* **RECORDS FOR PROCESSING**
· · · ·
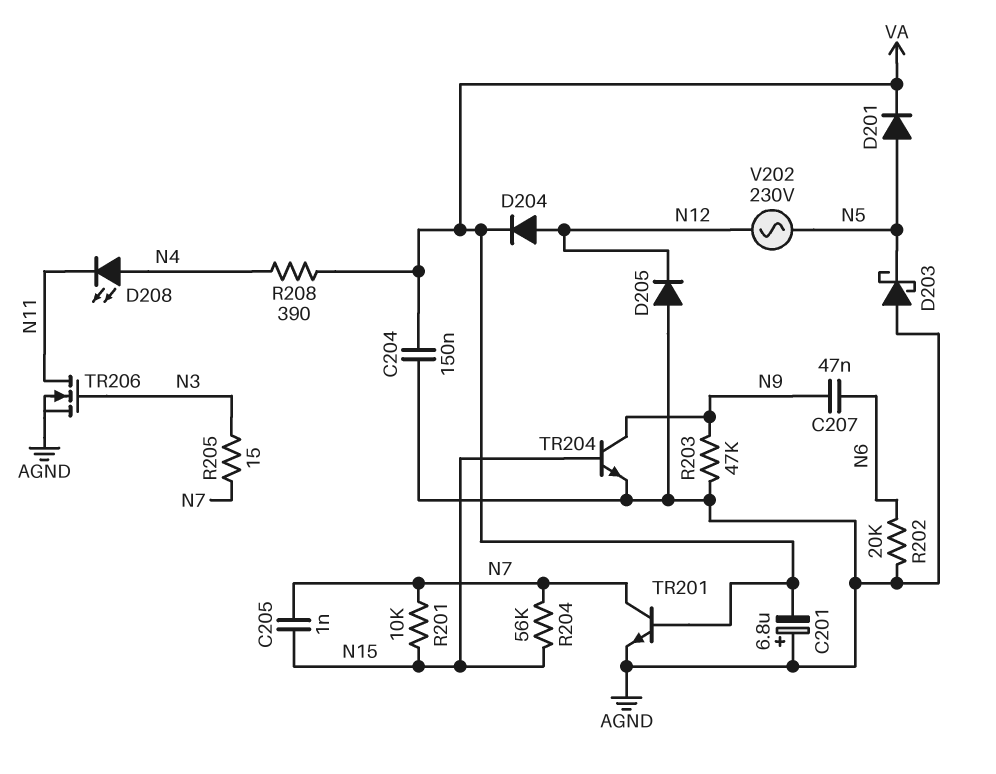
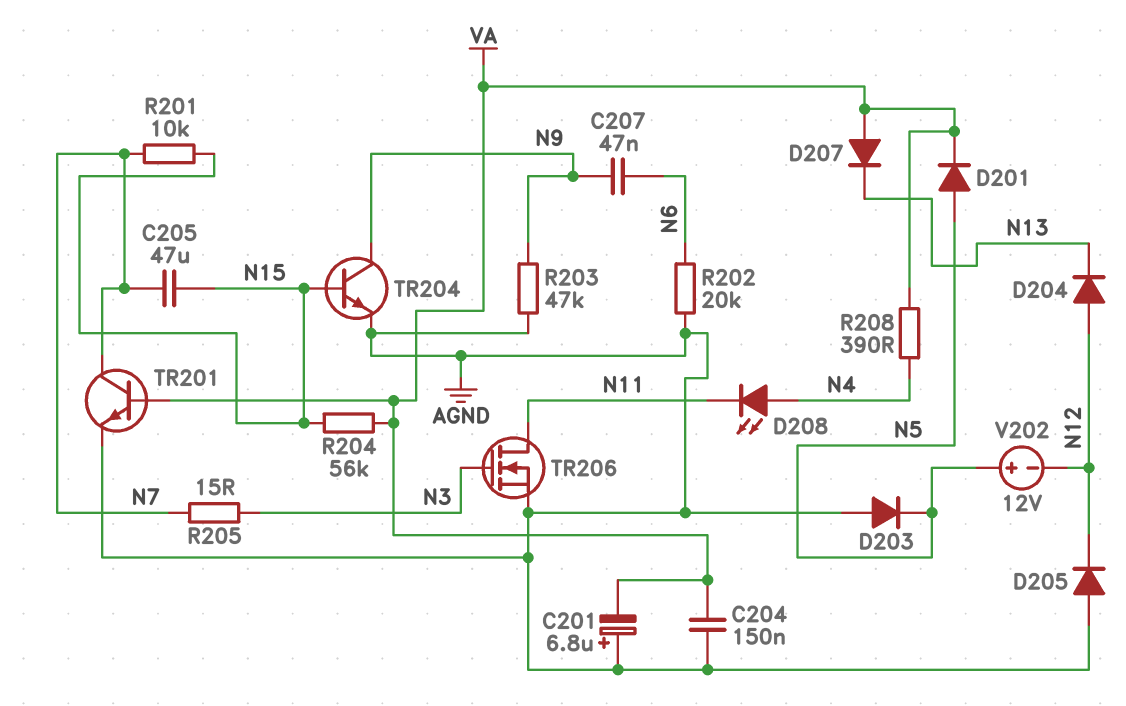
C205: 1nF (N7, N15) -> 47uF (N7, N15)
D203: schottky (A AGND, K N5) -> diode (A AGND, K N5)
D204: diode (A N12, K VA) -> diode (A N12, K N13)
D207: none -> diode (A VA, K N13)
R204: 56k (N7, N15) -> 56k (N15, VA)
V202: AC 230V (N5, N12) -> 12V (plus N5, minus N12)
· · · ·
* **ABOUT THIS TASK**
If a line in the material above holds "diode", copy it.

* **SOLUTION BELOW**
D203: schottky (A AGND, K N5) -> diode (A AGND, K N5)
D204: diode (A N12, K VA) -> diode (A N12, K N13)
D207: none -> diode (A VA, K N13)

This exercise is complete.